Material provided >>
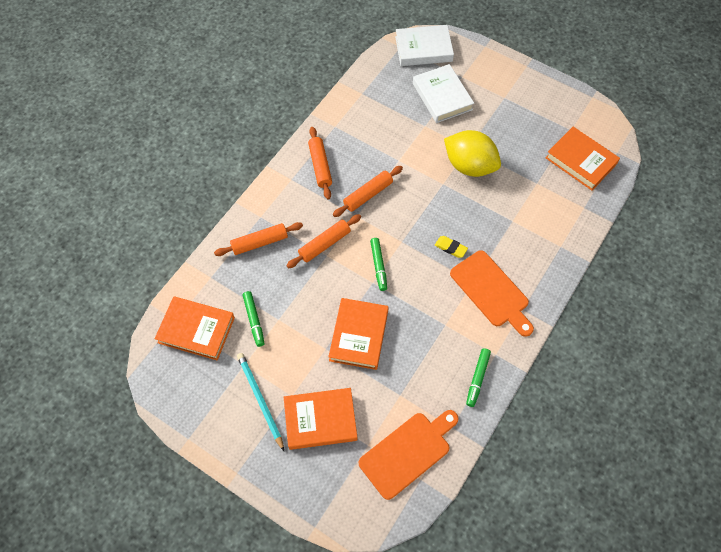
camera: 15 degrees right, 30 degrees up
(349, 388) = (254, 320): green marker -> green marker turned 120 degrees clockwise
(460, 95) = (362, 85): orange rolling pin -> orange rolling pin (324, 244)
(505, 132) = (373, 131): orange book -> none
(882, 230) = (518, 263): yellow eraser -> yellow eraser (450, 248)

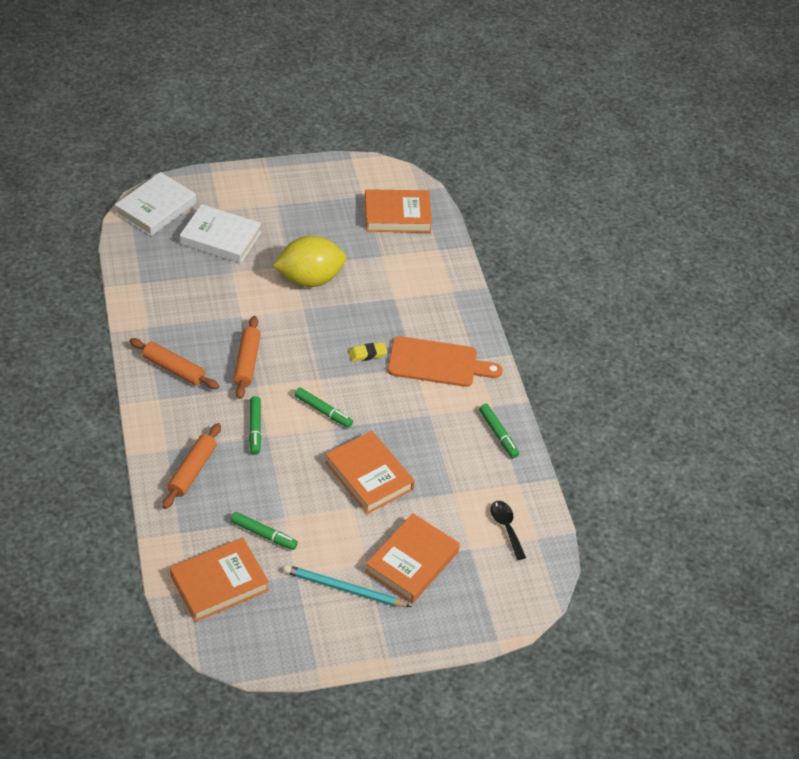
camera: 50 degrees left, 15 degrees down
(324, 244) = (255, 429): orange rolling pin -> green marker
(408, 452) = (506, 527): orange cutting board -> black spoon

Exercise description >> In the listing above, find each line with the word "rolling" and copy it.

Reply to the task >>
(460, 95) = (362, 85): orange rolling pin -> orange rolling pin (324, 244)
(324, 244) = (255, 429): orange rolling pin -> green marker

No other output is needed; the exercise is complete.